*Stated exercise*
Pull out each line in the records that contains the string "acciaccatura". Case matters.

*Stored records*

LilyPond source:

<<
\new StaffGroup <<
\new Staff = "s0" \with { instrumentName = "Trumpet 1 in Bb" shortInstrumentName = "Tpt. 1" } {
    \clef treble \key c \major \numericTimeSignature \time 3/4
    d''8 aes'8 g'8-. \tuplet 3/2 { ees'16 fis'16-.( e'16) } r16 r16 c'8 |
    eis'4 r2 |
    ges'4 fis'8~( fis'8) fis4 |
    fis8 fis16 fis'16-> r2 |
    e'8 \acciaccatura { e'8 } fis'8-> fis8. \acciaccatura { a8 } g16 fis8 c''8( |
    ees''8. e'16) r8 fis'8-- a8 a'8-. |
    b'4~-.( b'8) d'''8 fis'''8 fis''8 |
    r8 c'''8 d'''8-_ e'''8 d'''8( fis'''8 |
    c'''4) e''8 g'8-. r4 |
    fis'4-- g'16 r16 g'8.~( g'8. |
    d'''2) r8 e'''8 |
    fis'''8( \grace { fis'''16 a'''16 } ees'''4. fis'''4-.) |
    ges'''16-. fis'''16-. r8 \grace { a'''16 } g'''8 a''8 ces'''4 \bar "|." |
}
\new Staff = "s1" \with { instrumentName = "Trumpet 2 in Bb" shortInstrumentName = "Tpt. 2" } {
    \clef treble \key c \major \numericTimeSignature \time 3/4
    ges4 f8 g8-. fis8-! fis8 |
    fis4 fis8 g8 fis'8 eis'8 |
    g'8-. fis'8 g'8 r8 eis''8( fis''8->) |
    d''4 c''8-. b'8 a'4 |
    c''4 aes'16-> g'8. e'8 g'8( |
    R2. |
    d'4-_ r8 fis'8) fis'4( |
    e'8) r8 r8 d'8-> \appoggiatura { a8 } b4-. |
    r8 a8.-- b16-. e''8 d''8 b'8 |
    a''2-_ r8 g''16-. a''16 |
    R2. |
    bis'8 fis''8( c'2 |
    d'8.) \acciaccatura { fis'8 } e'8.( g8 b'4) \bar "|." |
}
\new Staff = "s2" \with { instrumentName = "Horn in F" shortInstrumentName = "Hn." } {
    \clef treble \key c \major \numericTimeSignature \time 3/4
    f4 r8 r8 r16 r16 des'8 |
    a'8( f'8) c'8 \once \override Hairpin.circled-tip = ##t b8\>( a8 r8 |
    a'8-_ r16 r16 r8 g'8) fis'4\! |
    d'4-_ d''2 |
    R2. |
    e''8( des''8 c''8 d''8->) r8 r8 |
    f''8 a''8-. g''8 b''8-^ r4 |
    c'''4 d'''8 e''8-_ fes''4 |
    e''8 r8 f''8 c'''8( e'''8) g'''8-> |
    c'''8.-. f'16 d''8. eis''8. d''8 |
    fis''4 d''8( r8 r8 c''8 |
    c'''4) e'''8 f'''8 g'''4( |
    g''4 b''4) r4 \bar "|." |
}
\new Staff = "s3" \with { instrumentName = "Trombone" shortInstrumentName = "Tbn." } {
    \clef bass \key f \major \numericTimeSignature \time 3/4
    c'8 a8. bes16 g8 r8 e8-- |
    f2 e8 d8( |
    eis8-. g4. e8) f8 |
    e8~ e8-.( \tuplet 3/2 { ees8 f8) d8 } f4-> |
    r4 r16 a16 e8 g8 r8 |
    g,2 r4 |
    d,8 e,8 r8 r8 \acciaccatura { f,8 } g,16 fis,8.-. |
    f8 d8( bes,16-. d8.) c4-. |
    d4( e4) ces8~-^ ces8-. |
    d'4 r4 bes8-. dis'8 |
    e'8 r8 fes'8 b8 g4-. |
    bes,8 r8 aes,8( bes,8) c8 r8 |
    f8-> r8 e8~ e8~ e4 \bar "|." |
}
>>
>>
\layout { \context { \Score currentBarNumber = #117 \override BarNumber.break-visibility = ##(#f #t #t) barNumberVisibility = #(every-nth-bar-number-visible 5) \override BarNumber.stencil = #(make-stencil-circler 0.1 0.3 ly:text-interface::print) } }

*Exercise answer*
    e'8 \acciaccatura { e'8 } fis'8-> fis8. \acciaccatura { a8 } g16 fis8 c''8( |
    d'8.) \acciaccatura { fis'8 } e'8.( g8 b'4) \bar "|." |
    d,8 e,8 r8 r8 \acciaccatura { f,8 } g,16 fis,8.-. |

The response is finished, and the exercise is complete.